Stop after the line with "red rectangle: (200, 596)"; until then, please copy every line of the records word for word from the first.

Stepwise shape edit descriptions:
============
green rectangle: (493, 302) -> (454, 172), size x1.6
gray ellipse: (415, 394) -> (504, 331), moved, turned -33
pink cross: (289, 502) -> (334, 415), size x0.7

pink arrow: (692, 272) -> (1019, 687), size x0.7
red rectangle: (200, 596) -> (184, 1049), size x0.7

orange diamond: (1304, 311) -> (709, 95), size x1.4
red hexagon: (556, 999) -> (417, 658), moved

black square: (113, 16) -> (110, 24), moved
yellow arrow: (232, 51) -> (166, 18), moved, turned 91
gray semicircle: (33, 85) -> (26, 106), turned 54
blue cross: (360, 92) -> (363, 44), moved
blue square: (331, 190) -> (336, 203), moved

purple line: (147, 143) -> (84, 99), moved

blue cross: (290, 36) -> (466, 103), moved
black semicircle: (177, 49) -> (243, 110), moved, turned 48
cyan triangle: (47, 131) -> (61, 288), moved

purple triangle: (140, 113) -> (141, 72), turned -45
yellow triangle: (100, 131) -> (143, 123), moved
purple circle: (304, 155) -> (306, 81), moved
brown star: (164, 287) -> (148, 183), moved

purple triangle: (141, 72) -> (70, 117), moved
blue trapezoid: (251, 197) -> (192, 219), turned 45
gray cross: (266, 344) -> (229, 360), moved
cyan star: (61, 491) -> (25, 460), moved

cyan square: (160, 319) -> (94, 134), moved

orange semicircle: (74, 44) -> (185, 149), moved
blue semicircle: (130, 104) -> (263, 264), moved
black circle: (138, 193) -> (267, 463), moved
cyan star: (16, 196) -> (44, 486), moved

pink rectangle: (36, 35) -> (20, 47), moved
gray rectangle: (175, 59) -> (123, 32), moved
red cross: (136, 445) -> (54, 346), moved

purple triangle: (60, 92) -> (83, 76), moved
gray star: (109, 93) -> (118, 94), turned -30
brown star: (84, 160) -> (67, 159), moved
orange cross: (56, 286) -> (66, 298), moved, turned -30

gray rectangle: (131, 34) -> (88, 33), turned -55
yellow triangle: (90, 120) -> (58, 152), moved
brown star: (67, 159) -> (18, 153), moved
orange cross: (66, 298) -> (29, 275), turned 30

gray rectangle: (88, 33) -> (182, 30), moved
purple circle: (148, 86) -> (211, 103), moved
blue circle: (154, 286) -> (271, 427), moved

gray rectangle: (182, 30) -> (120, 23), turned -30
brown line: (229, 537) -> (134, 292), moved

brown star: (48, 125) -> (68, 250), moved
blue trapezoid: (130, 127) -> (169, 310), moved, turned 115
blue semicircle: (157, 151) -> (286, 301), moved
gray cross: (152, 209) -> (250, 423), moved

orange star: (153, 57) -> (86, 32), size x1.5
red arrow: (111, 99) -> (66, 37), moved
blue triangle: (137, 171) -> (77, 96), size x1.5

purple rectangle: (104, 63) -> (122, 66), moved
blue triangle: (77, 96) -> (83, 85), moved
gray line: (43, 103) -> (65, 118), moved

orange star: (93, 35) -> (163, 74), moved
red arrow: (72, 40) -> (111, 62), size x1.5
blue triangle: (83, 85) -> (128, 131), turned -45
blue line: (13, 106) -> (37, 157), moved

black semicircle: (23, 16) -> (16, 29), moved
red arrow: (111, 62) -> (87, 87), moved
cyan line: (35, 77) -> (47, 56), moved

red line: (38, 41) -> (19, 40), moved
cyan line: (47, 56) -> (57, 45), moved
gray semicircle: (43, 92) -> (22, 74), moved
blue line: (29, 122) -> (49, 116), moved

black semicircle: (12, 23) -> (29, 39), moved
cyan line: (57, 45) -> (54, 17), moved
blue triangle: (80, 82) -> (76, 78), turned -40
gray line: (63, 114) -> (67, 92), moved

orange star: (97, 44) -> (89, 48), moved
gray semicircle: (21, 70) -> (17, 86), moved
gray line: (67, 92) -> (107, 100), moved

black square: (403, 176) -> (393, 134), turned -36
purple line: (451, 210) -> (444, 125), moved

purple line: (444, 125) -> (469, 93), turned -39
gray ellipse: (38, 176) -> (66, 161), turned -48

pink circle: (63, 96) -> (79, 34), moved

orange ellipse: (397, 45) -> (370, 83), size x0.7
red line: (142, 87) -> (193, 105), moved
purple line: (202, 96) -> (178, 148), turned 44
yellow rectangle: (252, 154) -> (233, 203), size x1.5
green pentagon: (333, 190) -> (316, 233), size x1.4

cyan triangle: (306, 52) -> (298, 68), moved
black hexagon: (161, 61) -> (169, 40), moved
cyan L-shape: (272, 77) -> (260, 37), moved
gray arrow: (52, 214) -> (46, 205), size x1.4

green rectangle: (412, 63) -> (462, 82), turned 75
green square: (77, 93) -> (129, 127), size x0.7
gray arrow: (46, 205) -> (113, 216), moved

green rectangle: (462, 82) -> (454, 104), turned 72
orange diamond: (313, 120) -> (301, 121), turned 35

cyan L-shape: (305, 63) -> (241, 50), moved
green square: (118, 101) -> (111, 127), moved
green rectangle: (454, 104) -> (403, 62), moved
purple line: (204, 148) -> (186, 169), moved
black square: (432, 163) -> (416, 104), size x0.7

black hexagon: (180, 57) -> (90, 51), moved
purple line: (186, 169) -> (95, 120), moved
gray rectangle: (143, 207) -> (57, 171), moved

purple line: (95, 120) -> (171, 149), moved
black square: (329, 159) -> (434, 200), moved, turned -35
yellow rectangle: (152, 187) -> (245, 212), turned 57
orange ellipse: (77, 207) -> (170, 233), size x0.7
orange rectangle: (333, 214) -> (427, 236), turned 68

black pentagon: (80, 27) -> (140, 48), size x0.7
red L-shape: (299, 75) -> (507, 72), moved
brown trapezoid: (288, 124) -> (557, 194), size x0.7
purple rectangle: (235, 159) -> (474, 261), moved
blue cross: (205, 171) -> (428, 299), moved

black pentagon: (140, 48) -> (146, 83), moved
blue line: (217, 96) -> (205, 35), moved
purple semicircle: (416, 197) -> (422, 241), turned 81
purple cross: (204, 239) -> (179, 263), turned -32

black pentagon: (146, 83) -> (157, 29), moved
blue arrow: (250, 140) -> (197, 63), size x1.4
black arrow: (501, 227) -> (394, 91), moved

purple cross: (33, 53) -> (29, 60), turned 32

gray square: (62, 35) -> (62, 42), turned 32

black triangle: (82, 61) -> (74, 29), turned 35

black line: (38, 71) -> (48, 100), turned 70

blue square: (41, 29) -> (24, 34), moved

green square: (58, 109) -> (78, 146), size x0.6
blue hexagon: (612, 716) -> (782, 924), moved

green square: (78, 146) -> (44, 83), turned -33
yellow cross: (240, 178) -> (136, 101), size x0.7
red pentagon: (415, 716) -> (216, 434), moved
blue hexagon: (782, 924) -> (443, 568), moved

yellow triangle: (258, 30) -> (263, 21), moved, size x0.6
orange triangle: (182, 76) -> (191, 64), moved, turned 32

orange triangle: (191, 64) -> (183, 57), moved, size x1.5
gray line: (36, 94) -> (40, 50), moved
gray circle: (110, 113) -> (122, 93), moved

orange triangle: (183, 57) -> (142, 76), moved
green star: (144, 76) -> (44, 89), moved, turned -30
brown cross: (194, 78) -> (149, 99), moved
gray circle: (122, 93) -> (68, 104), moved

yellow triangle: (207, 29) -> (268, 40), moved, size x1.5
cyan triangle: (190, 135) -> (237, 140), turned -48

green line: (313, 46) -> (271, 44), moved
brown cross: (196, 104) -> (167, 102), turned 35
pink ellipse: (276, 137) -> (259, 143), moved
============
* _Solution for this exercise_:
green rectangle: (493, 302) -> (454, 172), size x1.6
gray ellipse: (415, 394) -> (504, 331), moved, turned -33
pink cross: (289, 502) -> (334, 415), size x0.7

pink arrow: (692, 272) -> (1019, 687), size x0.7
red rectangle: (200, 596) -> (184, 1049), size x0.7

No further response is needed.